Version comparison data
══════════

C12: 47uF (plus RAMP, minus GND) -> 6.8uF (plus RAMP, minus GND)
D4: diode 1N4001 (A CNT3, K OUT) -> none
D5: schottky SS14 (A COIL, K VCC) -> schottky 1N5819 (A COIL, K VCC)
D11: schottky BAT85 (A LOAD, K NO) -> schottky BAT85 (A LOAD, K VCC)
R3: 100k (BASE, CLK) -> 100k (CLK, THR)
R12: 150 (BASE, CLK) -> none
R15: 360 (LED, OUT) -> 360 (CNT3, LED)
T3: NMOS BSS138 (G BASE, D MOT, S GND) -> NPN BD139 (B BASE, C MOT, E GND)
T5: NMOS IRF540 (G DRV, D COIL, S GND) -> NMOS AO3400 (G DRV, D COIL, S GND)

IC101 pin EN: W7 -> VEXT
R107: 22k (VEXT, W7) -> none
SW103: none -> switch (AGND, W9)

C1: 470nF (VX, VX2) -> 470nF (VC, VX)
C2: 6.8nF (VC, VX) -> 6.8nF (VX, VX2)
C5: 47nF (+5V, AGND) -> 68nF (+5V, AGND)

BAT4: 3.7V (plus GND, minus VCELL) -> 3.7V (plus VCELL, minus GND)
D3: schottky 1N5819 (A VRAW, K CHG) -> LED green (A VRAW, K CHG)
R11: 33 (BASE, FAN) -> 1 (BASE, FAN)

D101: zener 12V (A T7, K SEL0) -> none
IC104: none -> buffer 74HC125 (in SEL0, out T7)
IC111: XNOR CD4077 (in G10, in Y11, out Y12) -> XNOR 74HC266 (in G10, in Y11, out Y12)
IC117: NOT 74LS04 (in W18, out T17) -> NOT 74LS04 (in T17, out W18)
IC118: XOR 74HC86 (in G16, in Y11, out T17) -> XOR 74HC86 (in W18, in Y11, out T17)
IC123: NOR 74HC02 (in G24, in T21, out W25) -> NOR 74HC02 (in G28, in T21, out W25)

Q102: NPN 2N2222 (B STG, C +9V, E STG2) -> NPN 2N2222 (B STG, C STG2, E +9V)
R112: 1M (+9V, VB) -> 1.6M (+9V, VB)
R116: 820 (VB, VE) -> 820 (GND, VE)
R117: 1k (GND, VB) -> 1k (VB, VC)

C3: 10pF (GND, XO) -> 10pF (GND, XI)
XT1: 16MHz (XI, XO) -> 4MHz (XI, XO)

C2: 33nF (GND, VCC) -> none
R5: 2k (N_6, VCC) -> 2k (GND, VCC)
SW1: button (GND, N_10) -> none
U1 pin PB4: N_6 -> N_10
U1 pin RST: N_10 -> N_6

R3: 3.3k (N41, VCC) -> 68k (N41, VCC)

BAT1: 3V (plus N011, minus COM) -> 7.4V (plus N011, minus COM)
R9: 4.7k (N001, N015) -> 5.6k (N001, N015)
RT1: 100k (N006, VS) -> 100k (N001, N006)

══════════

> [TASK INSTRUCTIONS] Starting at the first line of the records above, please copy every line exactly through the line containing "U1 pin PB4: N_6 -> N_10", and stop there.

> [RESPONSE BOX]
C12: 47uF (plus RAMP, minus GND) -> 6.8uF (plus RAMP, minus GND)
D4: diode 1N4001 (A CNT3, K OUT) -> none
D5: schottky SS14 (A COIL, K VCC) -> schottky 1N5819 (A COIL, K VCC)
D11: schottky BAT85 (A LOAD, K NO) -> schottky BAT85 (A LOAD, K VCC)
R3: 100k (BASE, CLK) -> 100k (CLK, THR)
R12: 150 (BASE, CLK) -> none
R15: 360 (LED, OUT) -> 360 (CNT3, LED)
T3: NMOS BSS138 (G BASE, D MOT, S GND) -> NPN BD139 (B BASE, C MOT, E GND)
T5: NMOS IRF540 (G DRV, D COIL, S GND) -> NMOS AO3400 (G DRV, D COIL, S GND)

IC101 pin EN: W7 -> VEXT
R107: 22k (VEXT, W7) -> none
SW103: none -> switch (AGND, W9)

C1: 470nF (VX, VX2) -> 470nF (VC, VX)
C2: 6.8nF (VC, VX) -> 6.8nF (VX, VX2)
C5: 47nF (+5V, AGND) -> 68nF (+5V, AGND)

BAT4: 3.7V (plus GND, minus VCELL) -> 3.7V (plus VCELL, minus GND)
D3: schottky 1N5819 (A VRAW, K CHG) -> LED green (A VRAW, K CHG)
R11: 33 (BASE, FAN) -> 1 (BASE, FAN)

D101: zener 12V (A T7, K SEL0) -> none
IC104: none -> buffer 74HC125 (in SEL0, out T7)
IC111: XNOR CD4077 (in G10, in Y11, out Y12) -> XNOR 74HC266 (in G10, in Y11, out Y12)
IC117: NOT 74LS04 (in W18, out T17) -> NOT 74LS04 (in T17, out W18)
IC118: XOR 74HC86 (in G16, in Y11, out T17) -> XOR 74HC86 (in W18, in Y11, out T17)
IC123: NOR 74HC02 (in G24, in T21, out W25) -> NOR 74HC02 (in G28, in T21, out W25)

Q102: NPN 2N2222 (B STG, C +9V, E STG2) -> NPN 2N2222 (B STG, C STG2, E +9V)
R112: 1M (+9V, VB) -> 1.6M (+9V, VB)
R116: 820 (VB, VE) -> 820 (GND, VE)
R117: 1k (GND, VB) -> 1k (VB, VC)

C3: 10pF (GND, XO) -> 10pF (GND, XI)
XT1: 16MHz (XI, XO) -> 4MHz (XI, XO)

C2: 33nF (GND, VCC) -> none
R5: 2k (N_6, VCC) -> 2k (GND, VCC)
SW1: button (GND, N_10) -> none
U1 pin PB4: N_6 -> N_10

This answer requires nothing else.